_Task requirements_: Every record that follows must be duplicated exactly, with images left out.

_Data for analysis_:
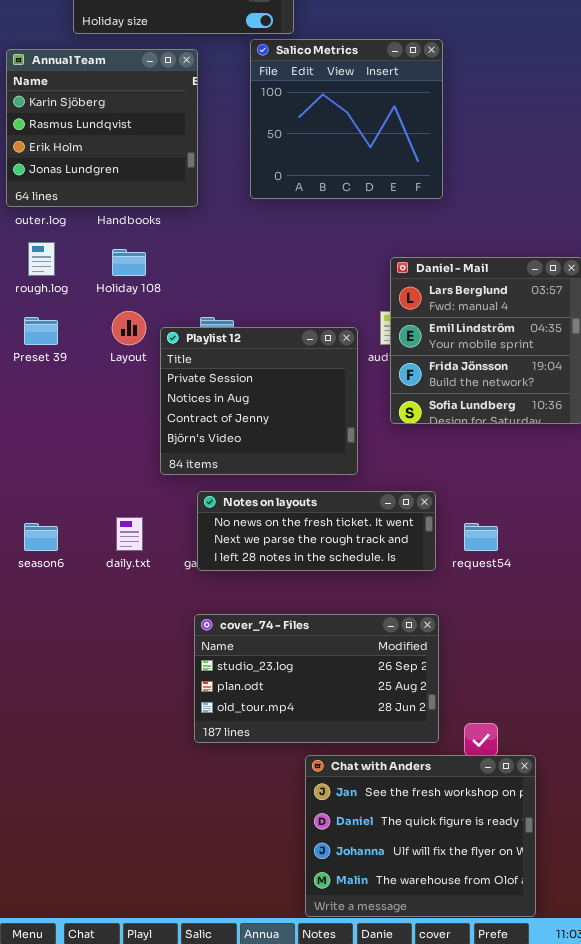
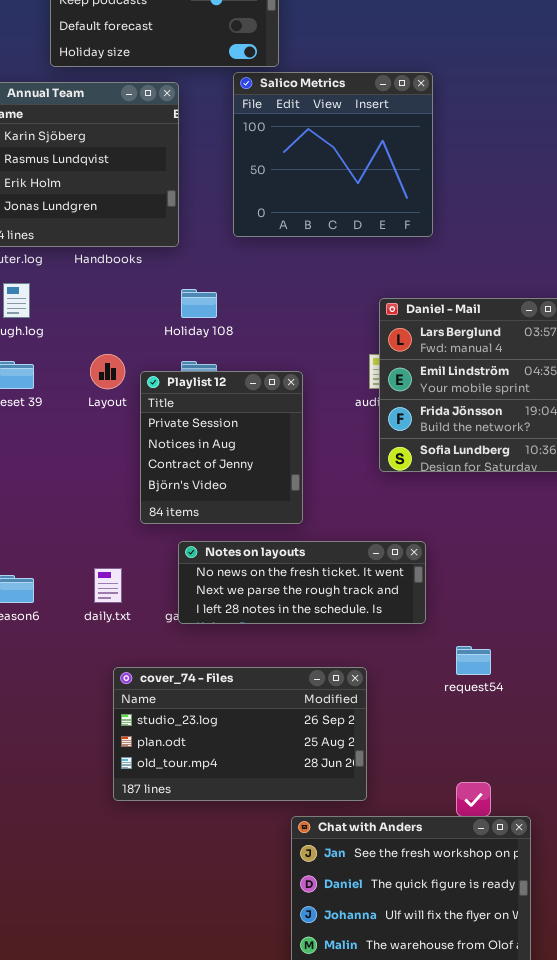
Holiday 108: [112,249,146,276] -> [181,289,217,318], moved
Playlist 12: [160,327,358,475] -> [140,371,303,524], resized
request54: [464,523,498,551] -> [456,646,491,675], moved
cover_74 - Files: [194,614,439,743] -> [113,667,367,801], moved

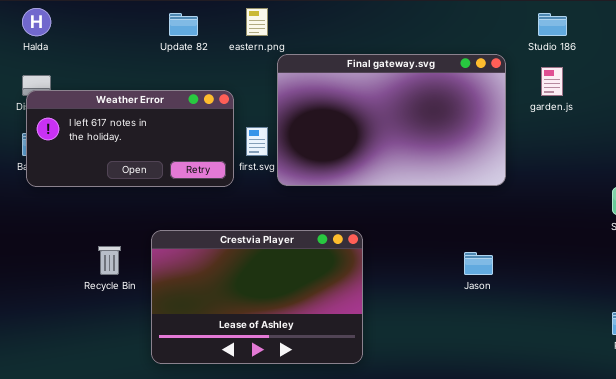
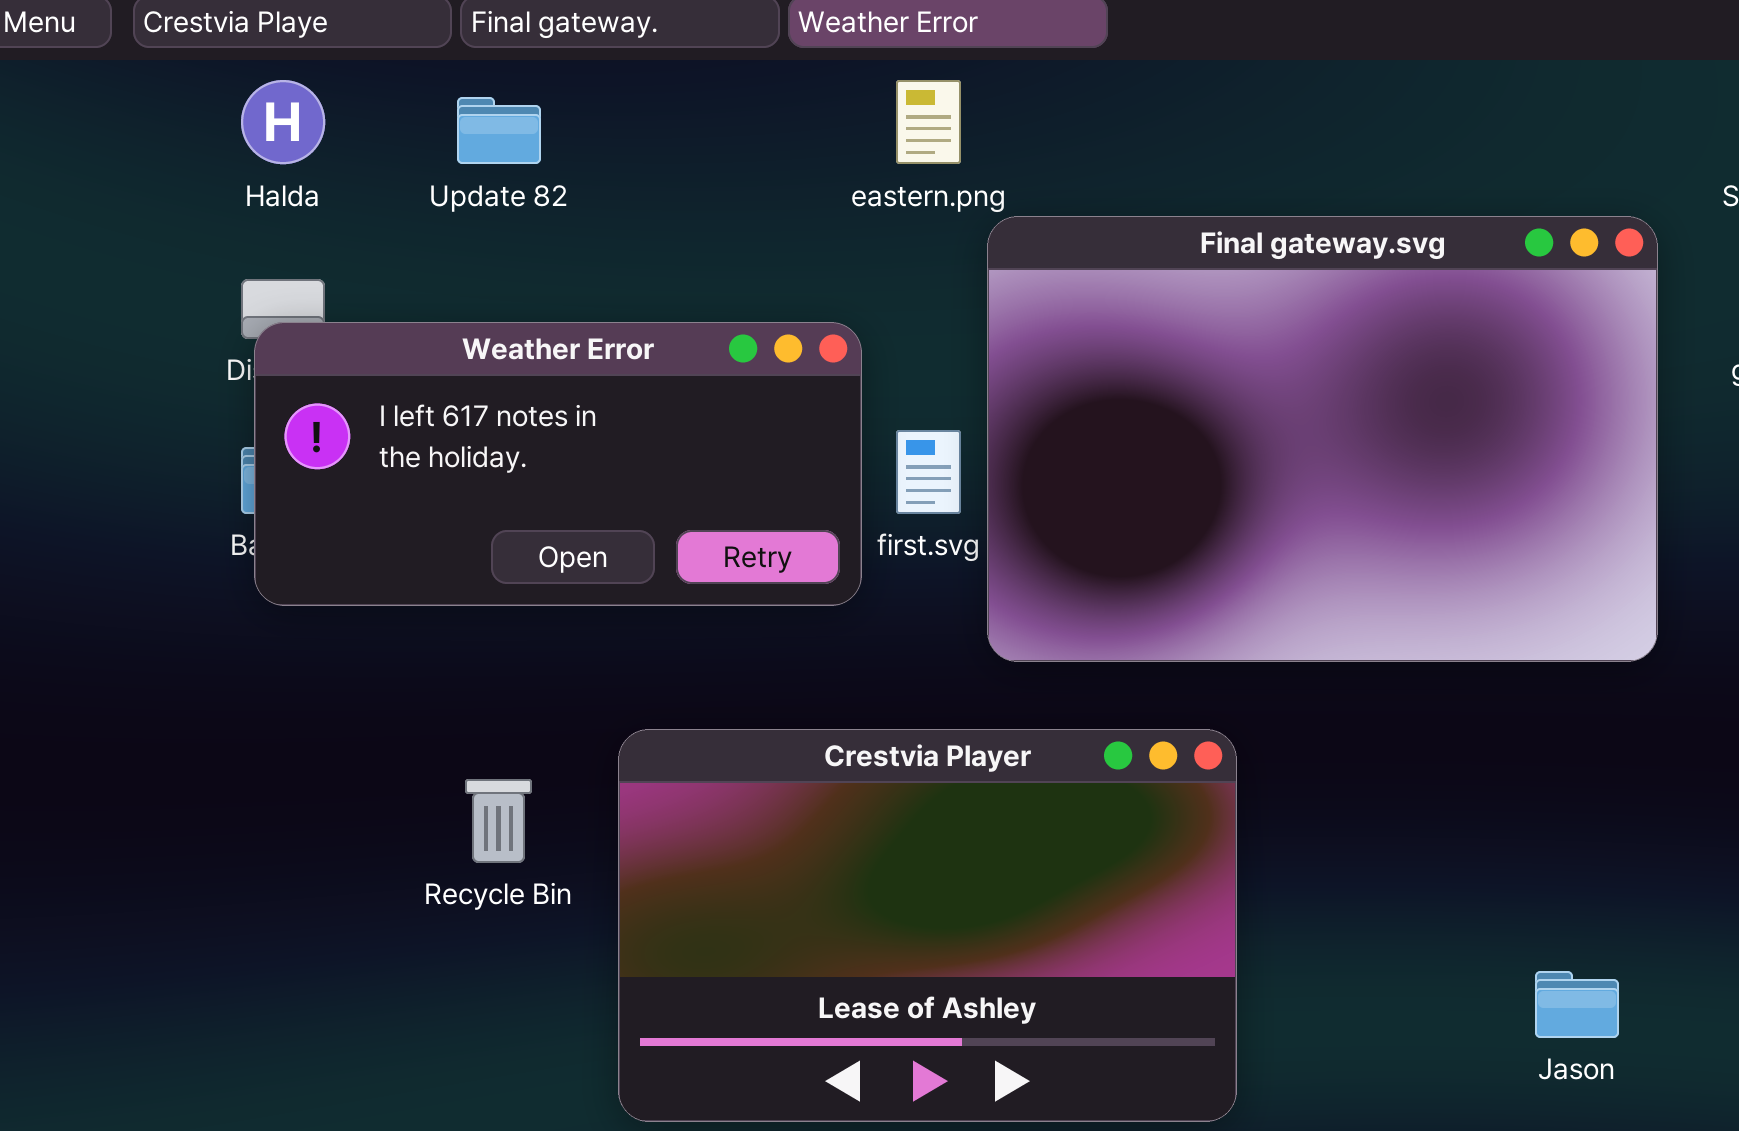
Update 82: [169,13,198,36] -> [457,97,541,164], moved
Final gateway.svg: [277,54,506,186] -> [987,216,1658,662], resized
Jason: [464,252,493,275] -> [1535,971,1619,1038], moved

_Written response_:
Holiday 108: [112,249,146,276] -> [181,289,217,318], moved
Playlist 12: [160,327,358,475] -> [140,371,303,524], resized
request54: [464,523,498,551] -> [456,646,491,675], moved
cover_74 - Files: [194,614,439,743] -> [113,667,367,801], moved

Update 82: [169,13,198,36] -> [457,97,541,164], moved
Final gateway.svg: [277,54,506,186] -> [987,216,1658,662], resized
Jason: [464,252,493,275] -> [1535,971,1619,1038], moved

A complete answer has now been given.